About this task: If a line in the records contains the string "yellow", show that line.

Records to process:
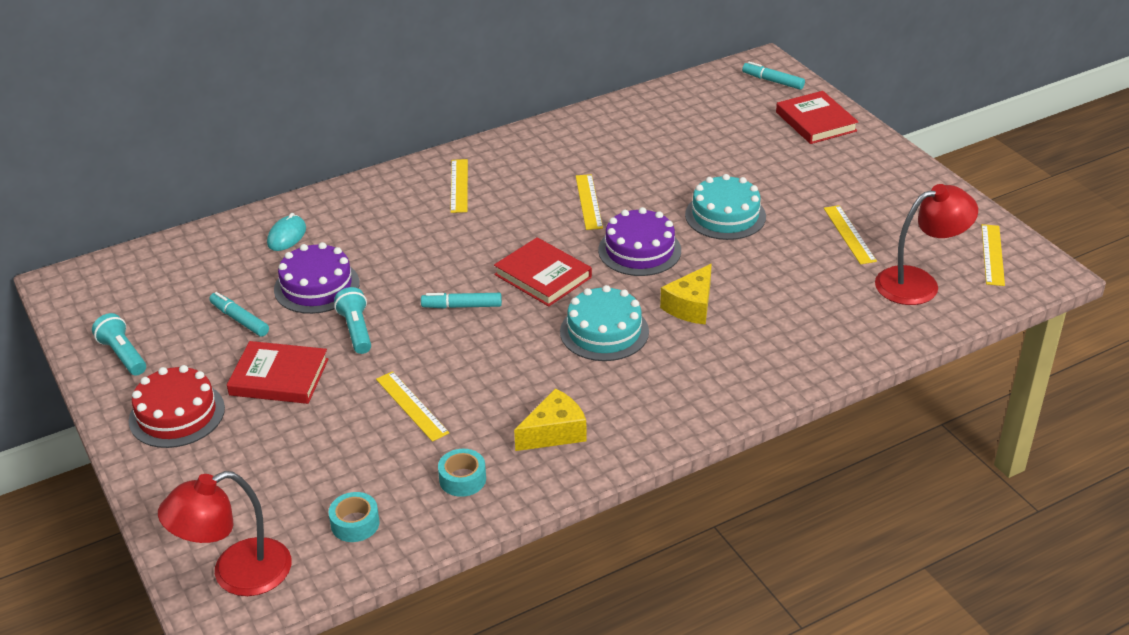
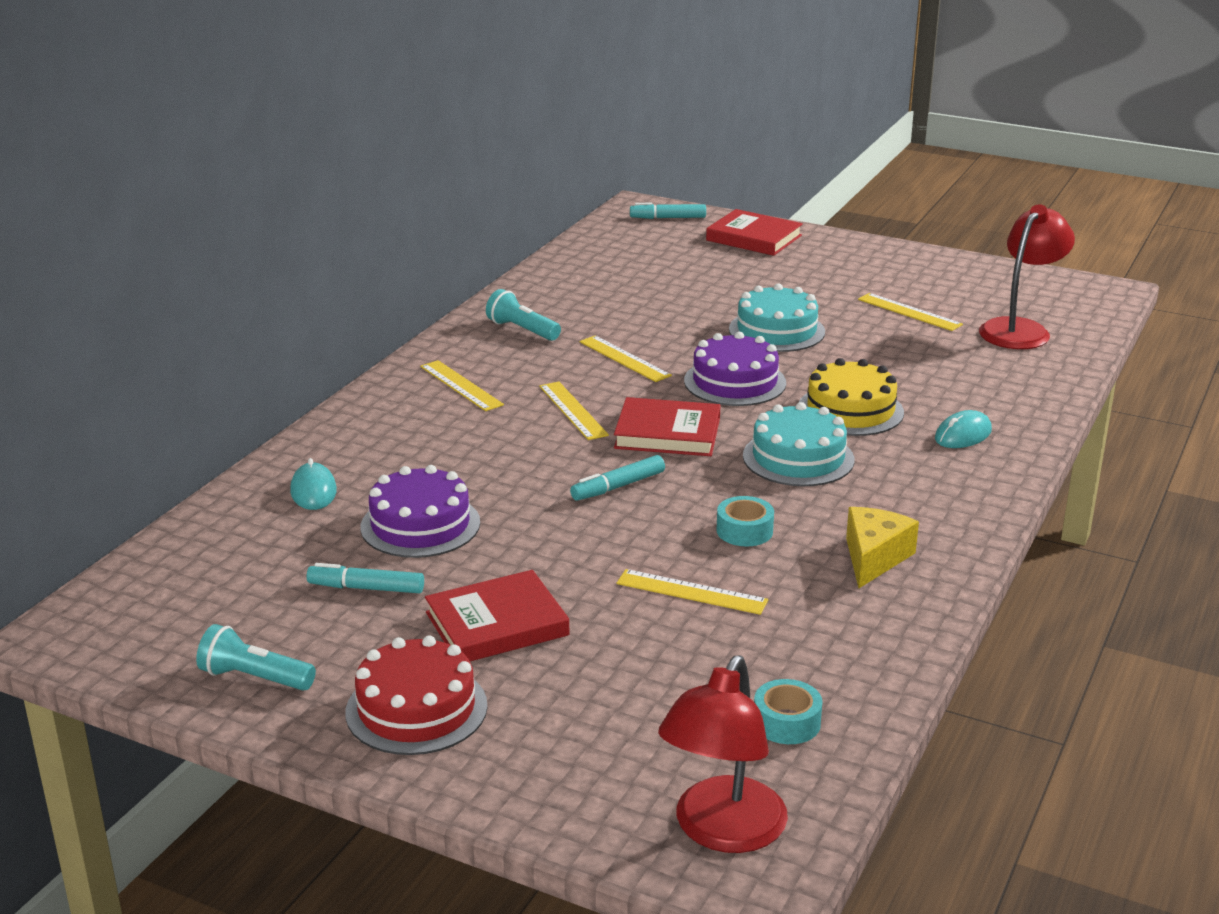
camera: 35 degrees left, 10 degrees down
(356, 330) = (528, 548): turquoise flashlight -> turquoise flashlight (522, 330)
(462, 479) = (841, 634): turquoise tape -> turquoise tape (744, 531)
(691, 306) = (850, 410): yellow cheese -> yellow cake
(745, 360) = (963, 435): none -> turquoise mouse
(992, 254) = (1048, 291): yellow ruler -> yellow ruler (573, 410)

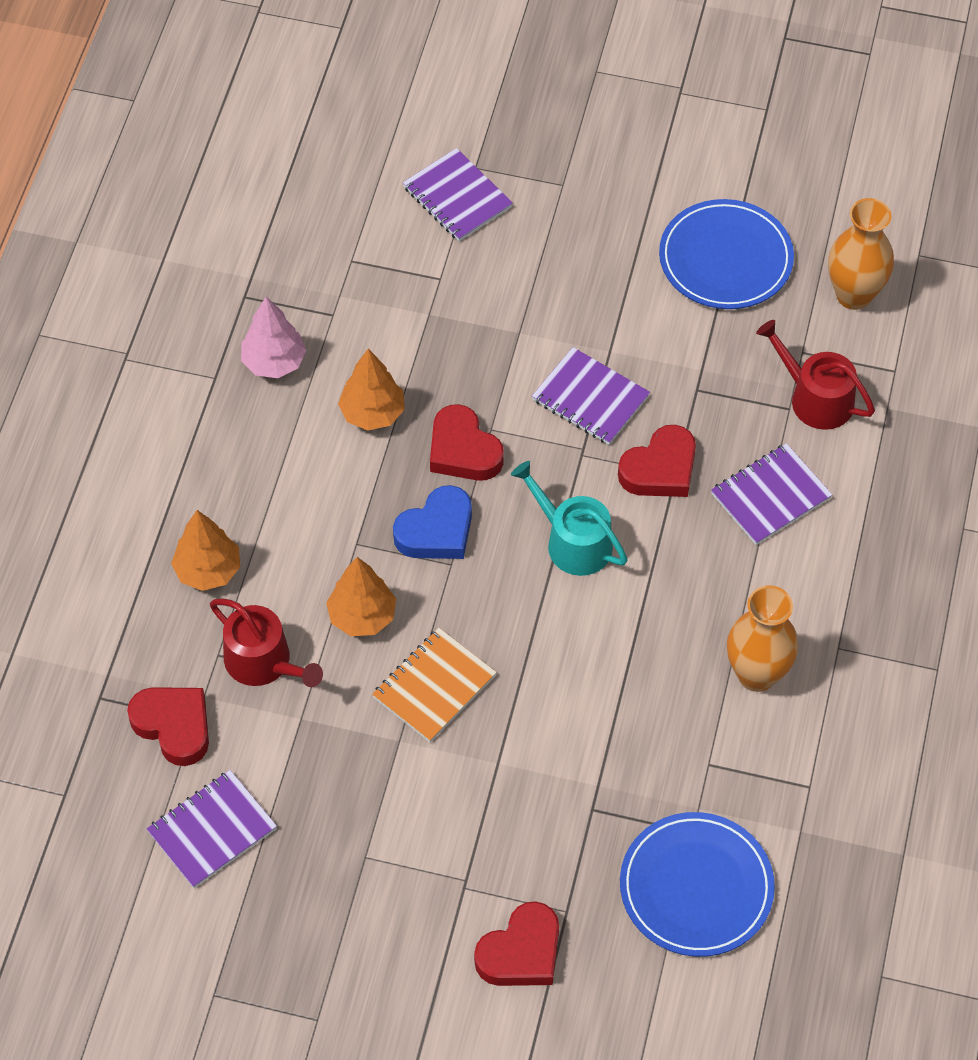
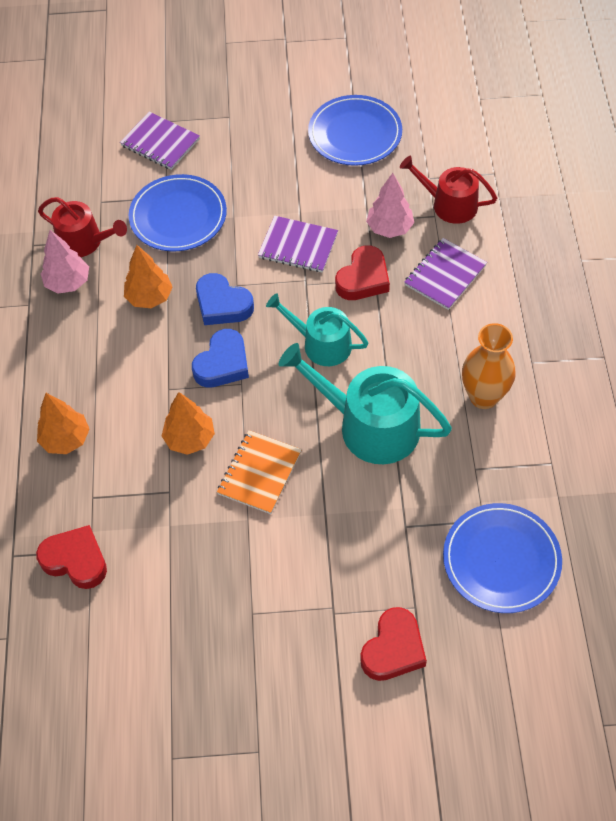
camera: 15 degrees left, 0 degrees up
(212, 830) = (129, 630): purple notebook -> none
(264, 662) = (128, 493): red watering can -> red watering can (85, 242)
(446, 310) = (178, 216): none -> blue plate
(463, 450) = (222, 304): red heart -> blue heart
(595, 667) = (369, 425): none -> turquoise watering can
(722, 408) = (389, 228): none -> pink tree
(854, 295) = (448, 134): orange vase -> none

Problem solution:
(691, 306) = (850, 410): yellow cheese -> yellow cake
(992, 254) = (1048, 291): yellow ruler -> yellow ruler (573, 410)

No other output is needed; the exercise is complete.